=== Section Start ===
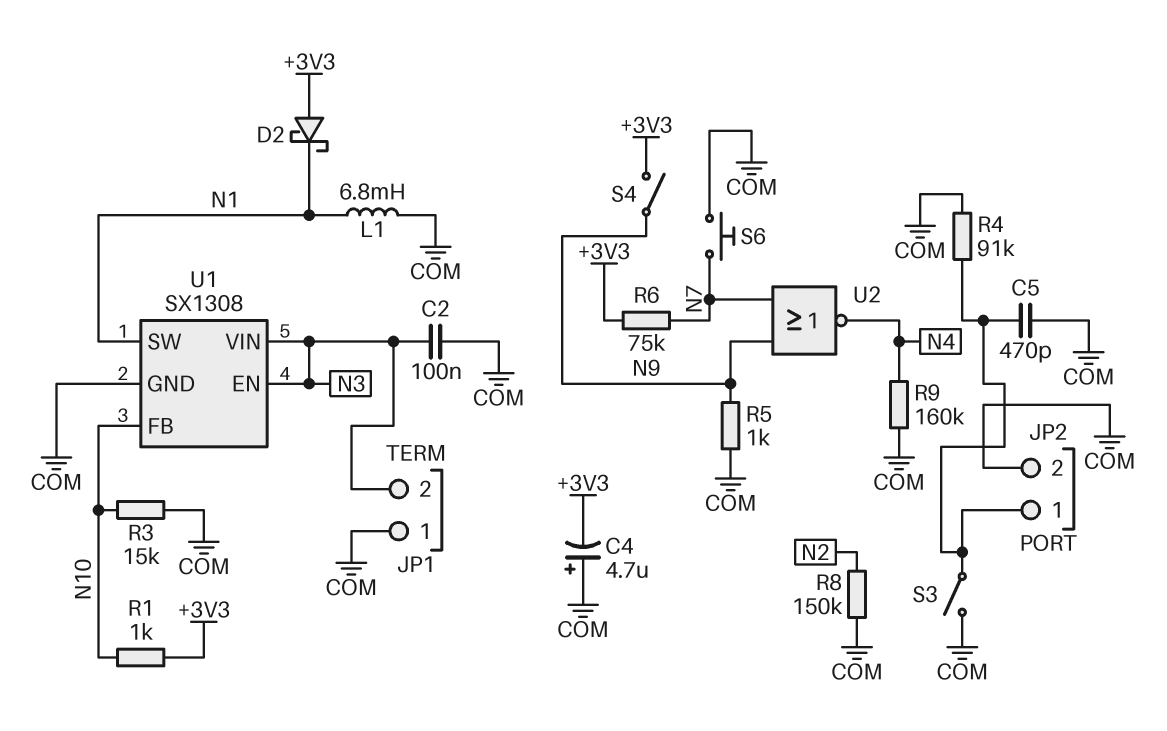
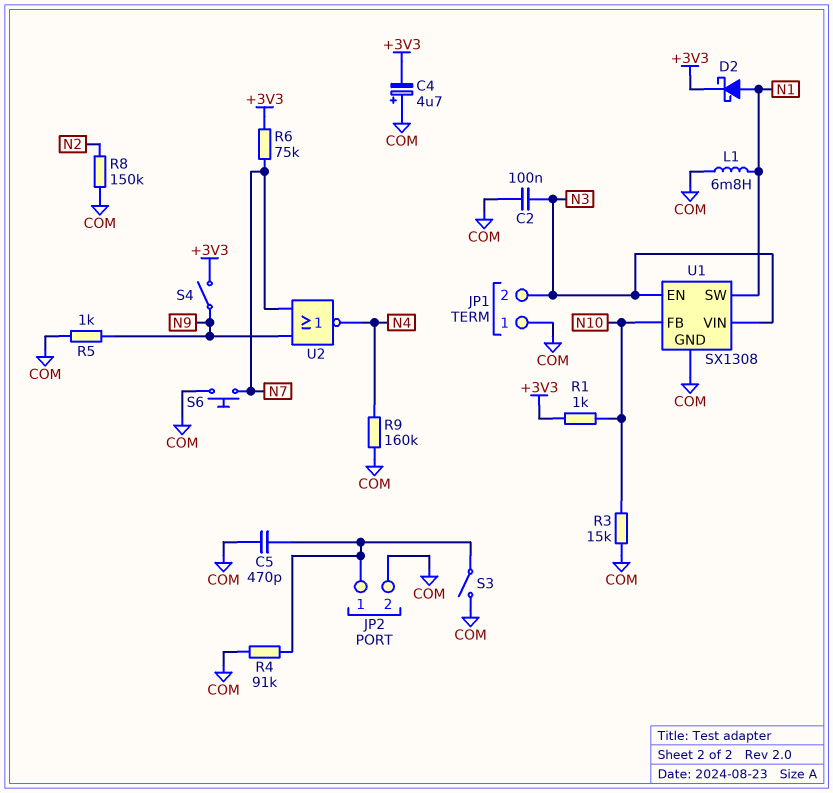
D2: schottky (A +3V3, K N1) -> schottky (A N1, K +3V3)

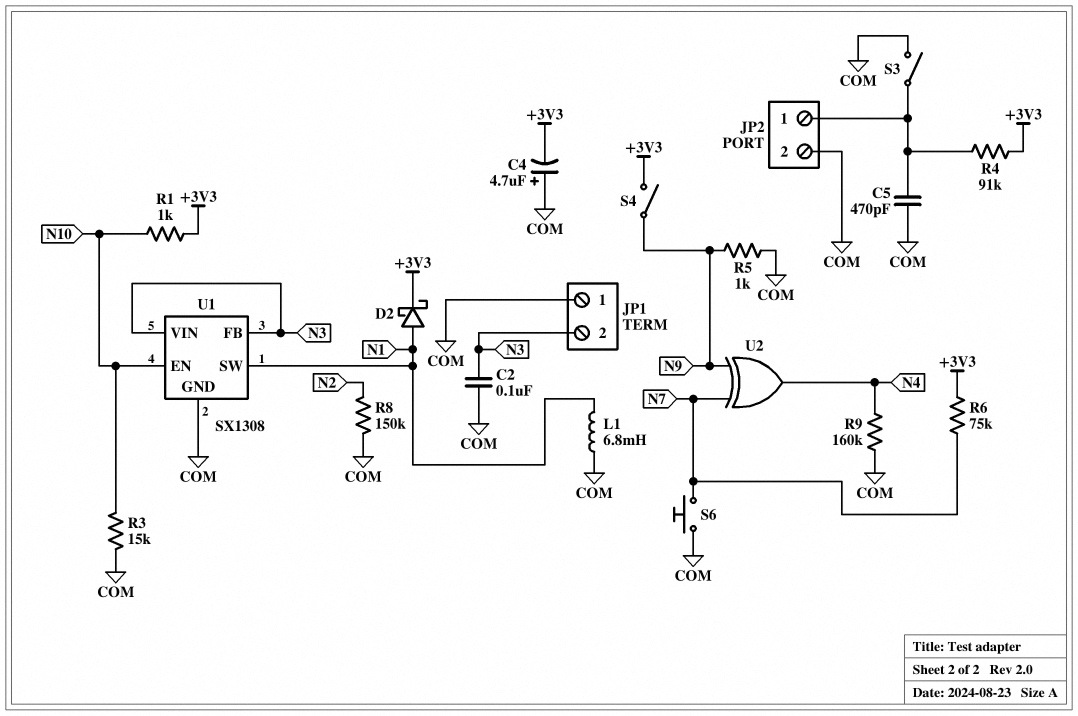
R4: 91k (COM, JP2/1) -> 91k (+3V3, JP2/1)
U1 pin EN: N3 -> N10
U1 pin FB: N10 -> N3
U2: NOR (in N7, in N9, out N4) -> XOR (in N7, in N9, out N4)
=== Section End ===
Everything in the listing except the pictures must be reproduced exactly.

**Task answer**
D2: schottky (A +3V3, K N1) -> schottky (A N1, K +3V3)

R4: 91k (COM, JP2/1) -> 91k (+3V3, JP2/1)
U1 pin EN: N3 -> N10
U1 pin FB: N10 -> N3
U2: NOR (in N7, in N9, out N4) -> XOR (in N7, in N9, out N4)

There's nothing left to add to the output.